> _SUPPLIED INFORMATION_

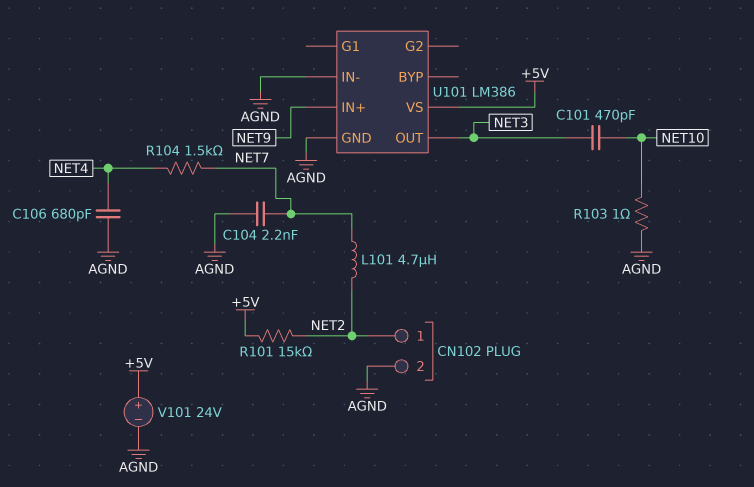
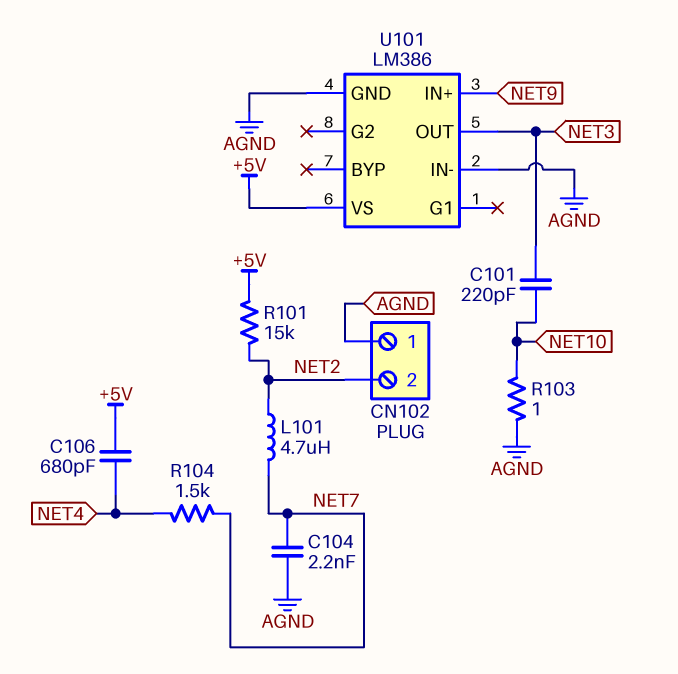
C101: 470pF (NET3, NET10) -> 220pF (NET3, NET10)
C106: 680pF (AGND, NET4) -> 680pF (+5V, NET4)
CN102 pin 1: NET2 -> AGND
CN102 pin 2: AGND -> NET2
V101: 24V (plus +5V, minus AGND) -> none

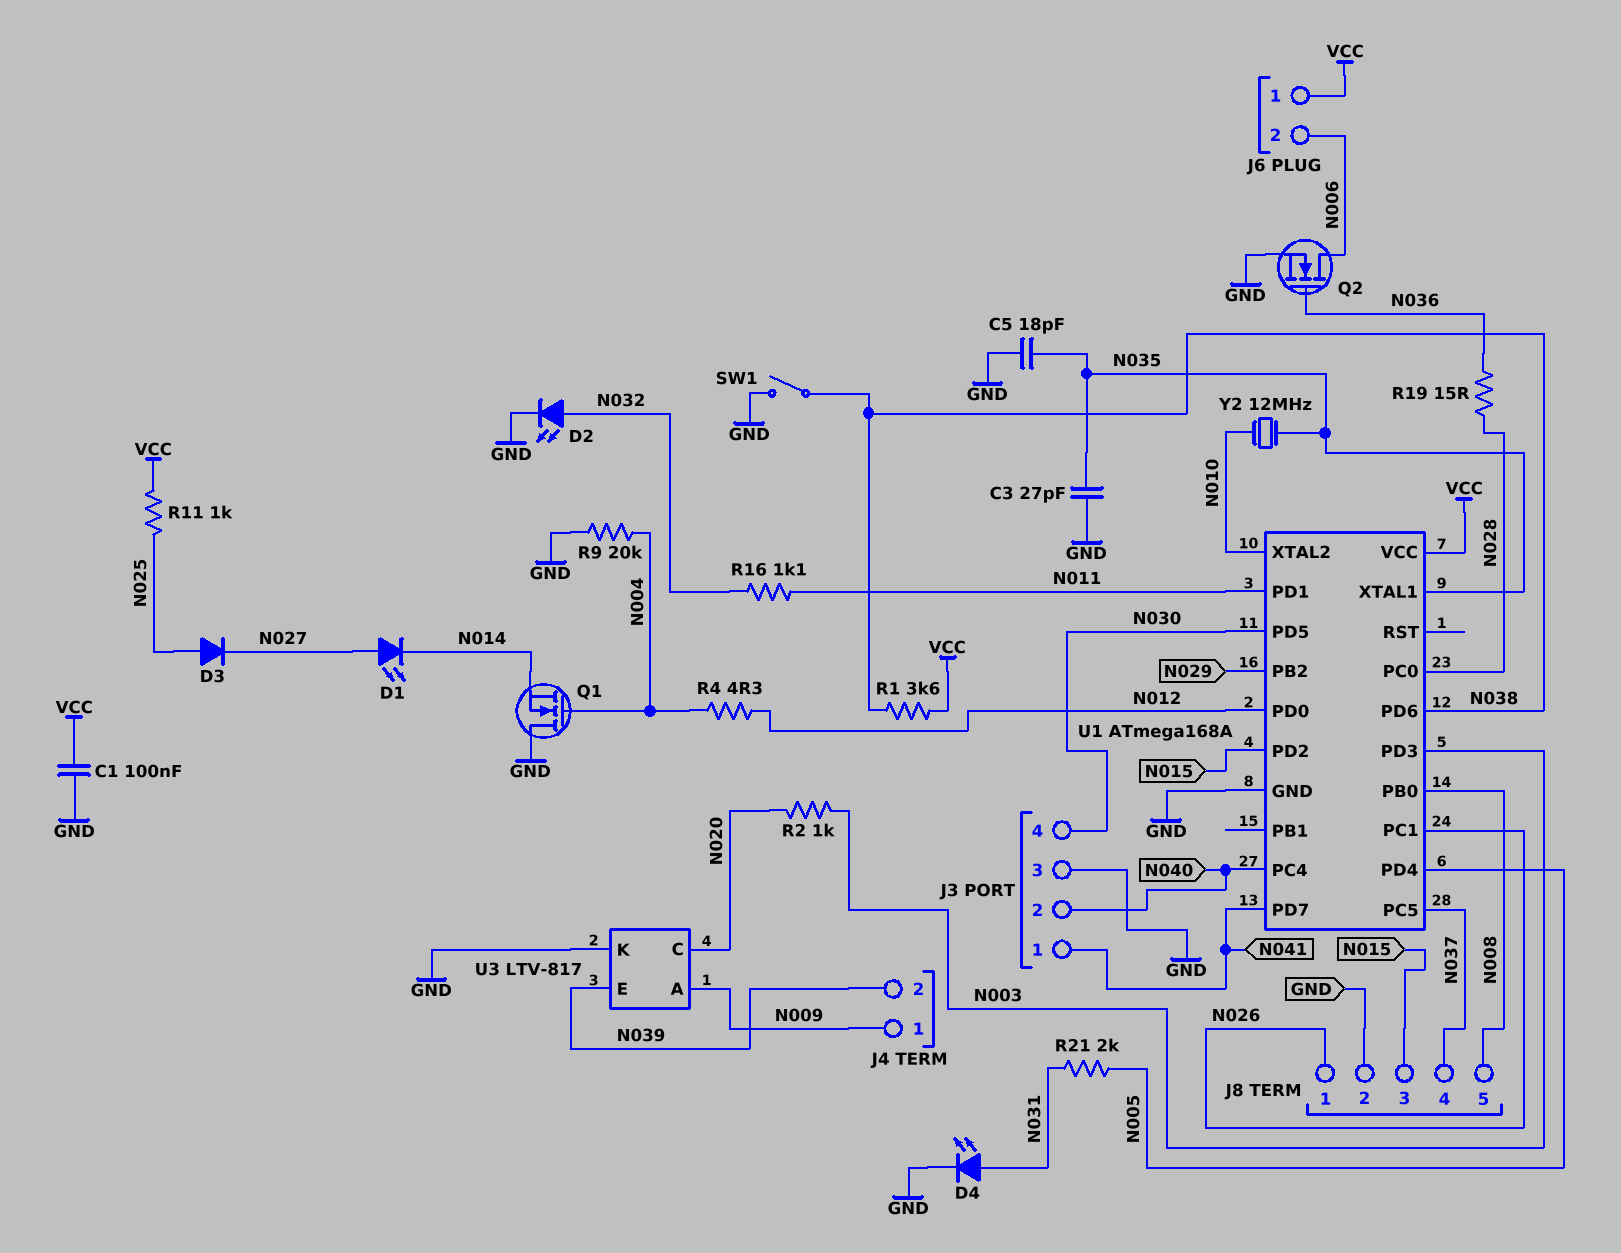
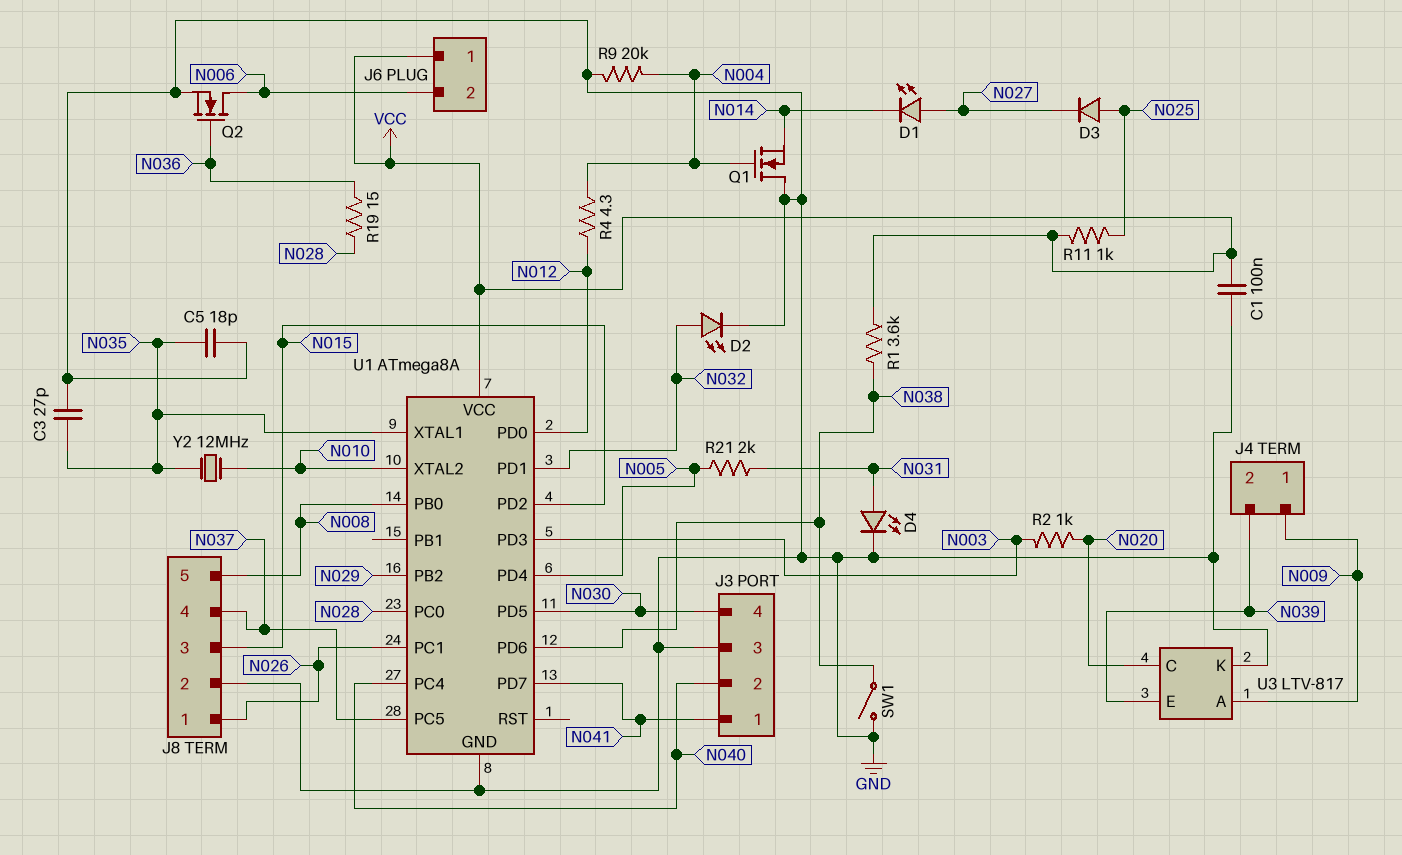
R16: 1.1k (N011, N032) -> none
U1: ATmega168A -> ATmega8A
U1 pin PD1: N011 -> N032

> _EXERCISE PROMPT_
All the records need to be repeated exactly, with the images dropped.

> _ANSWER BELOW_
C101: 470pF (NET3, NET10) -> 220pF (NET3, NET10)
C106: 680pF (AGND, NET4) -> 680pF (+5V, NET4)
CN102 pin 1: NET2 -> AGND
CN102 pin 2: AGND -> NET2
V101: 24V (plus +5V, minus AGND) -> none

R16: 1.1k (N011, N032) -> none
U1: ATmega168A -> ATmega8A
U1 pin PD1: N011 -> N032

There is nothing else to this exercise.